──────── Provided data ────────
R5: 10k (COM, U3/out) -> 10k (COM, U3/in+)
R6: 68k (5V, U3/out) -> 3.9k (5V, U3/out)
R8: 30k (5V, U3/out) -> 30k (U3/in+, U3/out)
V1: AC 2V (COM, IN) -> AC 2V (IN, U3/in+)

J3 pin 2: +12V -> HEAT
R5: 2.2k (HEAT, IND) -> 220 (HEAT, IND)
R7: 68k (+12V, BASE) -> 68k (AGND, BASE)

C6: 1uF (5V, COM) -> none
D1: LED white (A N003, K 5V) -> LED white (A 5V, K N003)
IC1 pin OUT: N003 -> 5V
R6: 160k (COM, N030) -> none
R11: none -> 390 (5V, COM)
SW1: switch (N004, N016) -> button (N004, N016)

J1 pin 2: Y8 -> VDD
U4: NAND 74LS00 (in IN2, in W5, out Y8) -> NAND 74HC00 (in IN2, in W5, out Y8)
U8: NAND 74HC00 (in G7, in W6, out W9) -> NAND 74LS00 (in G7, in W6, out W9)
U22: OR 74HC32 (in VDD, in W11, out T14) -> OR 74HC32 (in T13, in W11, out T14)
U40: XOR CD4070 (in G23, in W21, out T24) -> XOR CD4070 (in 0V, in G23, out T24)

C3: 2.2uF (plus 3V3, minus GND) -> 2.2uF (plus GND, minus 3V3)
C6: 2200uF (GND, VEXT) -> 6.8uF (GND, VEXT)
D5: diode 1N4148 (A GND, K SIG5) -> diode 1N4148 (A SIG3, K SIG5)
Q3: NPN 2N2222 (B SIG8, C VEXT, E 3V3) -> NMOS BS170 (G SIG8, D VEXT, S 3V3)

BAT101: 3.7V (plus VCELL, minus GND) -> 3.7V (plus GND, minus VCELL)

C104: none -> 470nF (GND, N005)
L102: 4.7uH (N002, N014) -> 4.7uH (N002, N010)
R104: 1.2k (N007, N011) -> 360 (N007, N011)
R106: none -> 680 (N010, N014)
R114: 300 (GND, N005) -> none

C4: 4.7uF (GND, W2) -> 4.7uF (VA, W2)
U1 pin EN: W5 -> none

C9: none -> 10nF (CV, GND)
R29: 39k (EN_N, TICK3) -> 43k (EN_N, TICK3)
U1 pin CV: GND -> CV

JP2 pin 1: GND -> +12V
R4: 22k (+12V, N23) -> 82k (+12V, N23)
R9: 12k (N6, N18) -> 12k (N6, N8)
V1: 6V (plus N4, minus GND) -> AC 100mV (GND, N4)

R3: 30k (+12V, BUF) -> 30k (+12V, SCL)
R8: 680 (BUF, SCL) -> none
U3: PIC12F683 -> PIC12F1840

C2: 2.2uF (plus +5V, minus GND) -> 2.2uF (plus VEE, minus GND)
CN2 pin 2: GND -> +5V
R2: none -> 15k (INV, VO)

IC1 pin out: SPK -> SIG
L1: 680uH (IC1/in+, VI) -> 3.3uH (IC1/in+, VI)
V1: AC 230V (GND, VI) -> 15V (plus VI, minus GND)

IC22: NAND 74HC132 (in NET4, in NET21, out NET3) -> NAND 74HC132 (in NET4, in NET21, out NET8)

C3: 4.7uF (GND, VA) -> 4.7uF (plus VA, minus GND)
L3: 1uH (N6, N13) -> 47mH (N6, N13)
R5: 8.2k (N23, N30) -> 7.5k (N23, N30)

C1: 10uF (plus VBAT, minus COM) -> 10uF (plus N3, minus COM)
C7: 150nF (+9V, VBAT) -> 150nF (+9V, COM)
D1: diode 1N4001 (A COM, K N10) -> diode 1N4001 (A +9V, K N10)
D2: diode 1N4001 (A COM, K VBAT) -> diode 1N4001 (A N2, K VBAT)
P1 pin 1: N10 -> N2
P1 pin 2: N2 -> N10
────────
**Exercise**. Each of the entries must be written out again exactly.

**Response**.
R5: 10k (COM, U3/out) -> 10k (COM, U3/in+)
R6: 68k (5V, U3/out) -> 3.9k (5V, U3/out)
R8: 30k (5V, U3/out) -> 30k (U3/in+, U3/out)
V1: AC 2V (COM, IN) -> AC 2V (IN, U3/in+)

J3 pin 2: +12V -> HEAT
R5: 2.2k (HEAT, IND) -> 220 (HEAT, IND)
R7: 68k (+12V, BASE) -> 68k (AGND, BASE)

C6: 1uF (5V, COM) -> none
D1: LED white (A N003, K 5V) -> LED white (A 5V, K N003)
IC1 pin OUT: N003 -> 5V
R6: 160k (COM, N030) -> none
R11: none -> 390 (5V, COM)
SW1: switch (N004, N016) -> button (N004, N016)

J1 pin 2: Y8 -> VDD
U4: NAND 74LS00 (in IN2, in W5, out Y8) -> NAND 74HC00 (in IN2, in W5, out Y8)
U8: NAND 74HC00 (in G7, in W6, out W9) -> NAND 74LS00 (in G7, in W6, out W9)
U22: OR 74HC32 (in VDD, in W11, out T14) -> OR 74HC32 (in T13, in W11, out T14)
U40: XOR CD4070 (in G23, in W21, out T24) -> XOR CD4070 (in 0V, in G23, out T24)

C3: 2.2uF (plus 3V3, minus GND) -> 2.2uF (plus GND, minus 3V3)
C6: 2200uF (GND, VEXT) -> 6.8uF (GND, VEXT)
D5: diode 1N4148 (A GND, K SIG5) -> diode 1N4148 (A SIG3, K SIG5)
Q3: NPN 2N2222 (B SIG8, C VEXT, E 3V3) -> NMOS BS170 (G SIG8, D VEXT, S 3V3)

BAT101: 3.7V (plus VCELL, minus GND) -> 3.7V (plus GND, minus VCELL)

C104: none -> 470nF (GND, N005)
L102: 4.7uH (N002, N014) -> 4.7uH (N002, N010)
R104: 1.2k (N007, N011) -> 360 (N007, N011)
R106: none -> 680 (N010, N014)
R114: 300 (GND, N005) -> none

C4: 4.7uF (GND, W2) -> 4.7uF (VA, W2)
U1 pin EN: W5 -> none

C9: none -> 10nF (CV, GND)
R29: 39k (EN_N, TICK3) -> 43k (EN_N, TICK3)
U1 pin CV: GND -> CV

JP2 pin 1: GND -> +12V
R4: 22k (+12V, N23) -> 82k (+12V, N23)
R9: 12k (N6, N18) -> 12k (N6, N8)
V1: 6V (plus N4, minus GND) -> AC 100mV (GND, N4)

R3: 30k (+12V, BUF) -> 30k (+12V, SCL)
R8: 680 (BUF, SCL) -> none
U3: PIC12F683 -> PIC12F1840

C2: 2.2uF (plus +5V, minus GND) -> 2.2uF (plus VEE, minus GND)
CN2 pin 2: GND -> +5V
R2: none -> 15k (INV, VO)

IC1 pin out: SPK -> SIG
L1: 680uH (IC1/in+, VI) -> 3.3uH (IC1/in+, VI)
V1: AC 230V (GND, VI) -> 15V (plus VI, minus GND)

IC22: NAND 74HC132 (in NET4, in NET21, out NET3) -> NAND 74HC132 (in NET4, in NET21, out NET8)

C3: 4.7uF (GND, VA) -> 4.7uF (plus VA, minus GND)
L3: 1uH (N6, N13) -> 47mH (N6, N13)
R5: 8.2k (N23, N30) -> 7.5k (N23, N30)

C1: 10uF (plus VBAT, minus COM) -> 10uF (plus N3, minus COM)
C7: 150nF (+9V, VBAT) -> 150nF (+9V, COM)
D1: diode 1N4001 (A COM, K N10) -> diode 1N4001 (A +9V, K N10)
D2: diode 1N4001 (A COM, K VBAT) -> diode 1N4001 (A N2, K VBAT)
P1 pin 1: N10 -> N2
P1 pin 2: N2 -> N10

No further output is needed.